◆ Data provided ◆
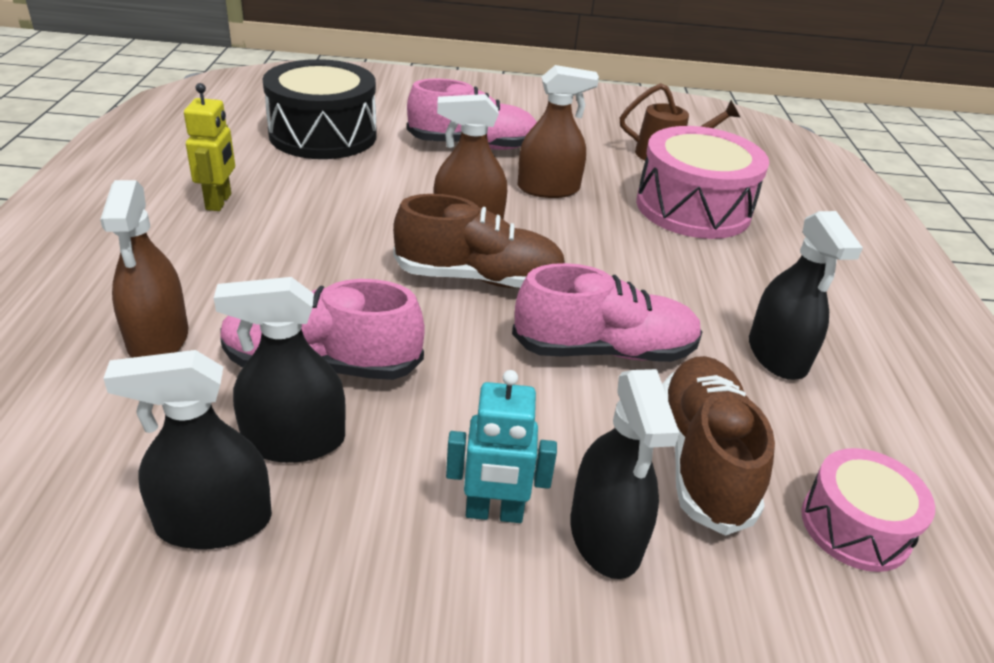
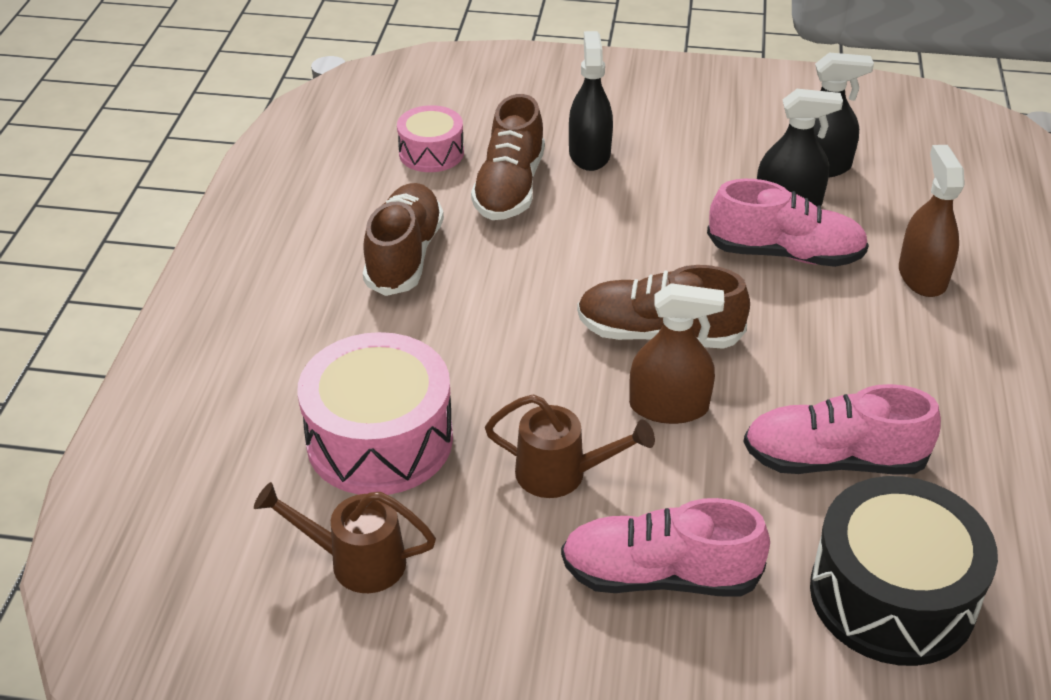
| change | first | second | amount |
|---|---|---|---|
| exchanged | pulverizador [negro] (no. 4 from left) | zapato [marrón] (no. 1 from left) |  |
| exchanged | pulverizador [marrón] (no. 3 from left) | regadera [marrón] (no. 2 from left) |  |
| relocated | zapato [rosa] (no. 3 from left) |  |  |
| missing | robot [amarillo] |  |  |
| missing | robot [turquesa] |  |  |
* * *
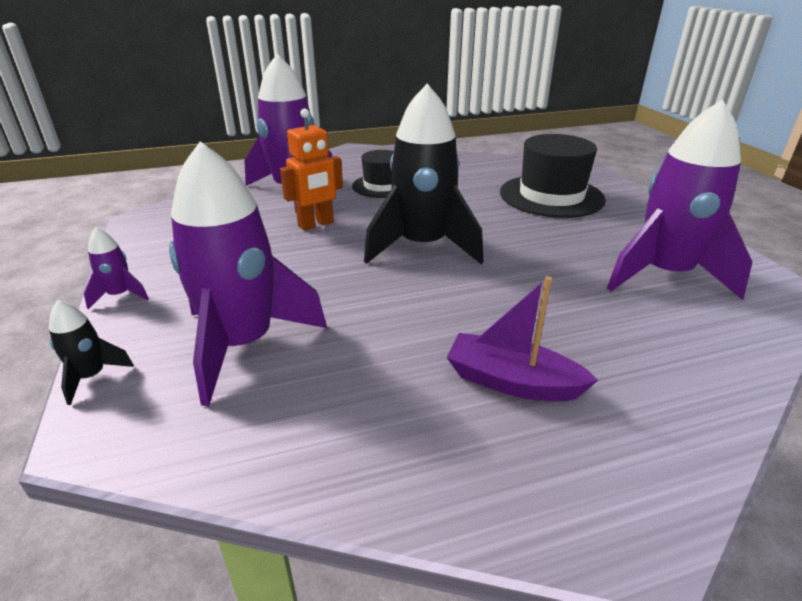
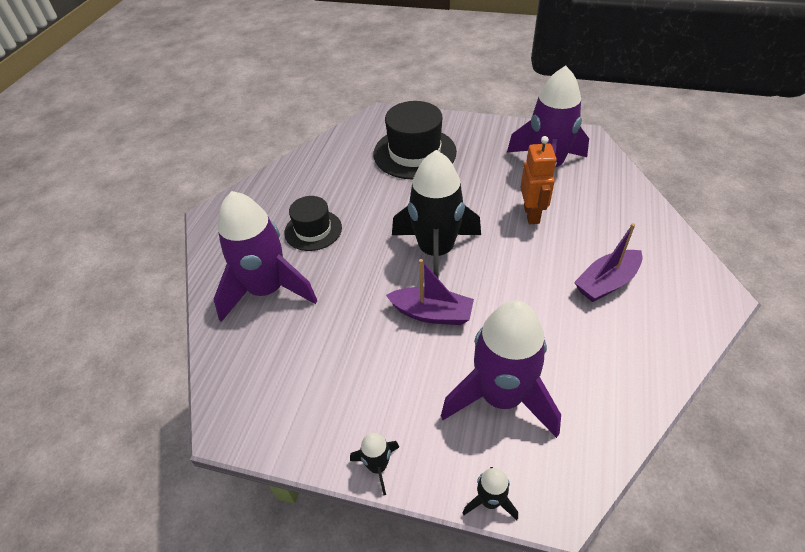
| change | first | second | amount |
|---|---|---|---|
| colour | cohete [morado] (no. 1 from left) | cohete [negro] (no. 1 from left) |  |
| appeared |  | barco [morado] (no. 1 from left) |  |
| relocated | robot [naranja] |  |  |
--
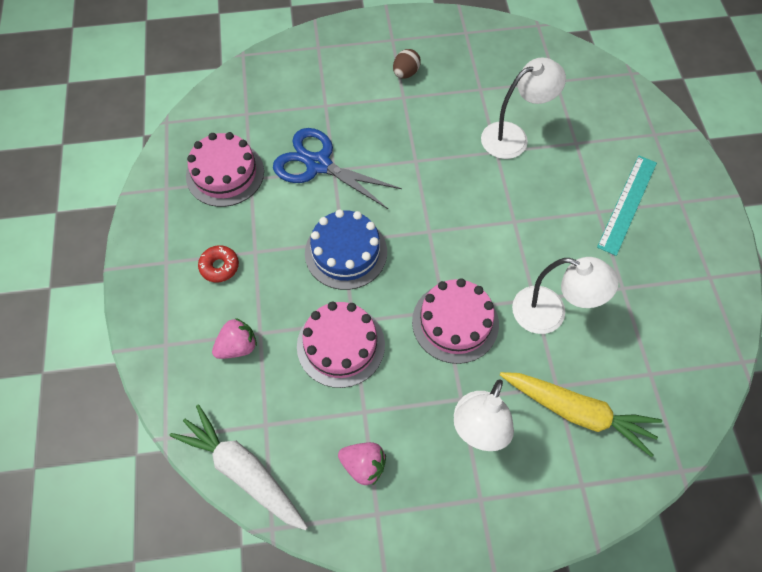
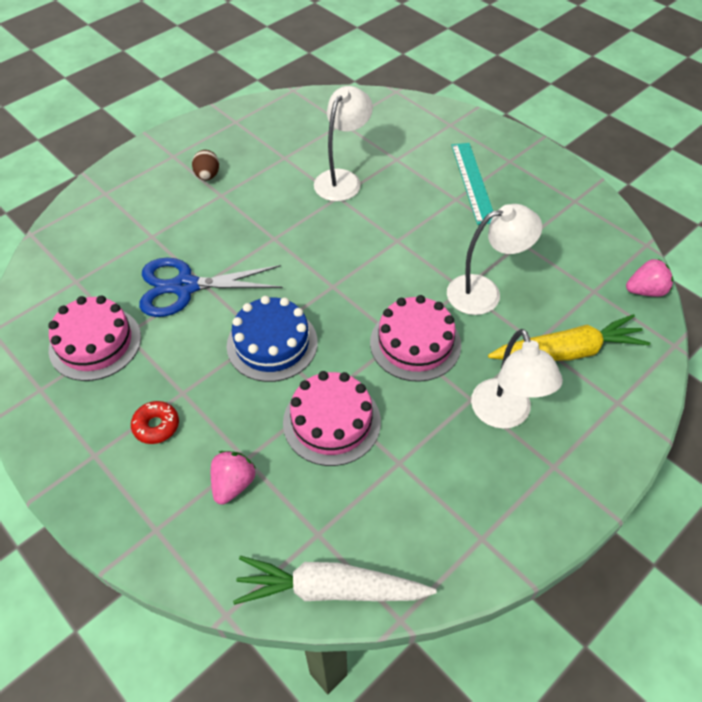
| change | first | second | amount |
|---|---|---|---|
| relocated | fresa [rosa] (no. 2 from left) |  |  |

◆ Task brief ◆
Lines containing the string "missing" above: how many are there? Answer with the number only.

◆ Answer section ◆
2